WORK TO COMPLETE:
The complete listing goes into the output exactly, without its pictures.

DATA SECTION:
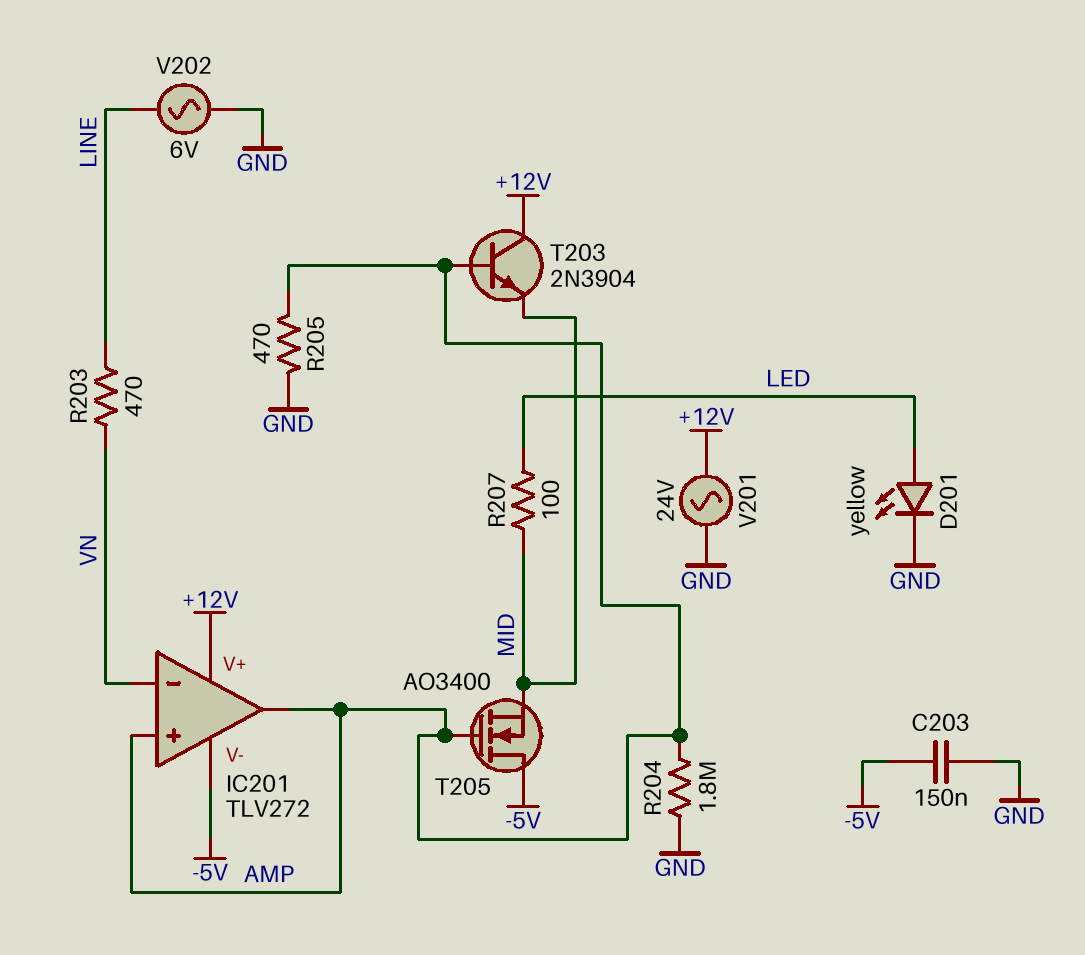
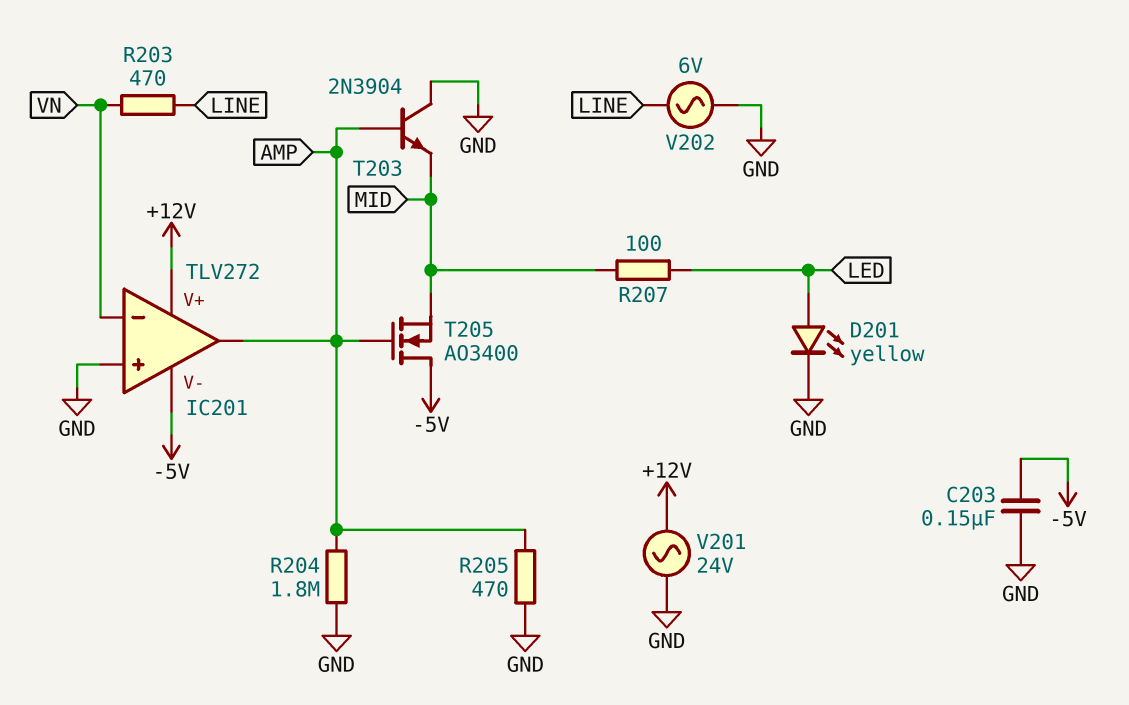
IC201 pin in+: AMP -> GND
T203: NPN 2N3904 (B AMP, C +12V, E MID) -> NPN 2N3904 (B AMP, C GND, E MID)

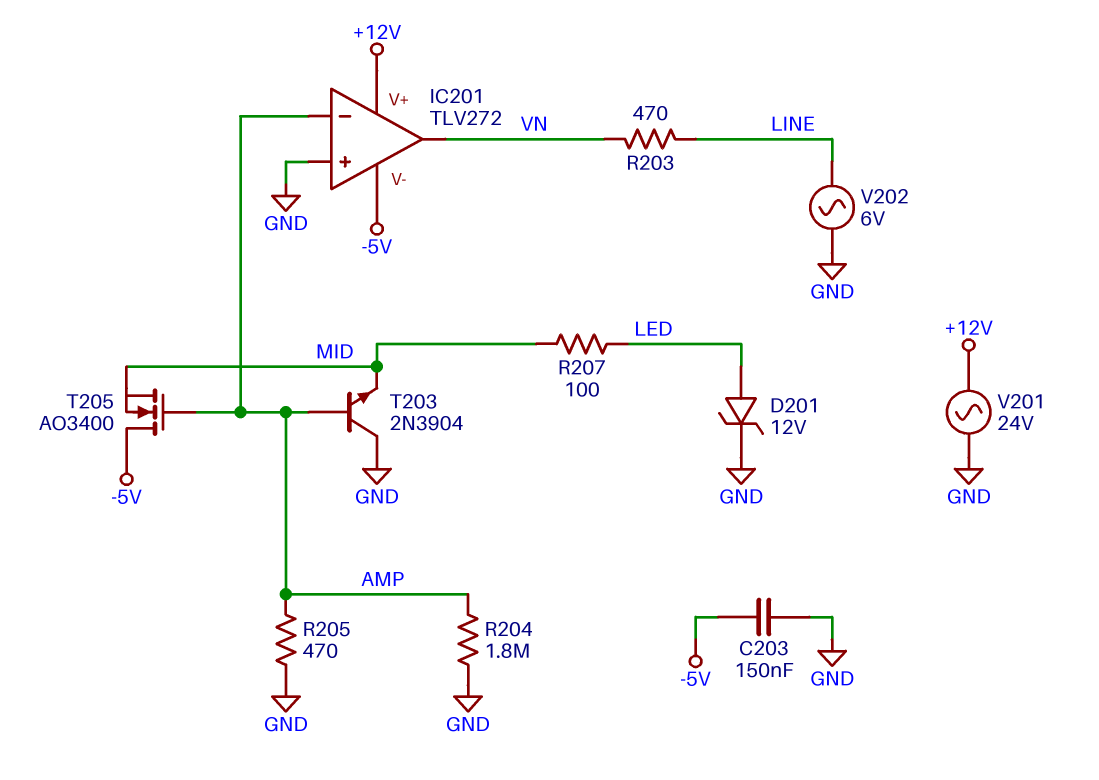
D201: LED yellow (A LED, K GND) -> zener 12V (A LED, K GND)
IC201 pin in-: VN -> AMP
IC201 pin out: AMP -> VN

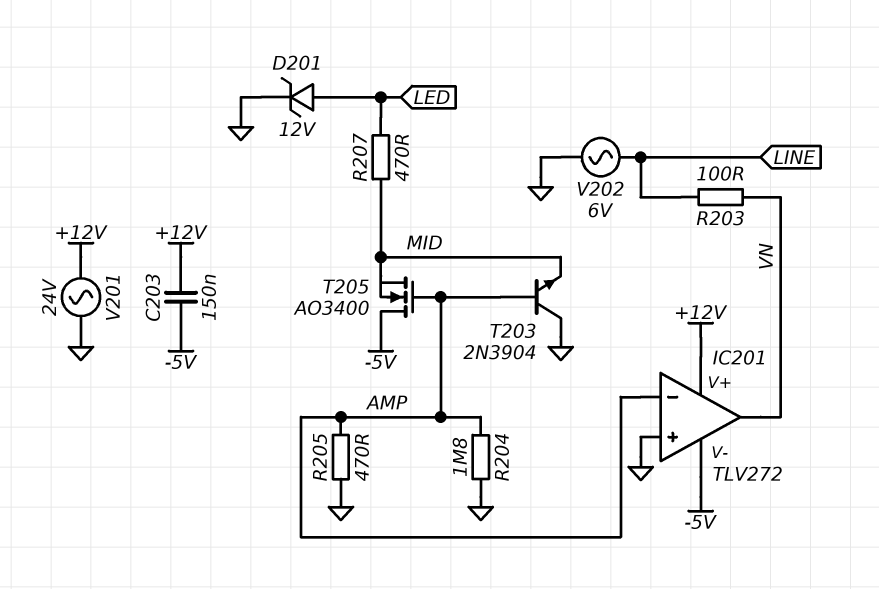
C203: 150nF (-5V, GND) -> 150nF (+12V, -5V)
R203: 470 (LINE, VN) -> 100 (LINE, VN)
R207: 100 (LED, MID) -> 470 (LED, MID)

RESULT OF THE TASK:
IC201 pin in+: AMP -> GND
T203: NPN 2N3904 (B AMP, C +12V, E MID) -> NPN 2N3904 (B AMP, C GND, E MID)

D201: LED yellow (A LED, K GND) -> zener 12V (A LED, K GND)
IC201 pin in-: VN -> AMP
IC201 pin out: AMP -> VN

C203: 150nF (-5V, GND) -> 150nF (+12V, -5V)
R203: 470 (LINE, VN) -> 100 (LINE, VN)
R207: 100 (LED, MID) -> 470 (LED, MID)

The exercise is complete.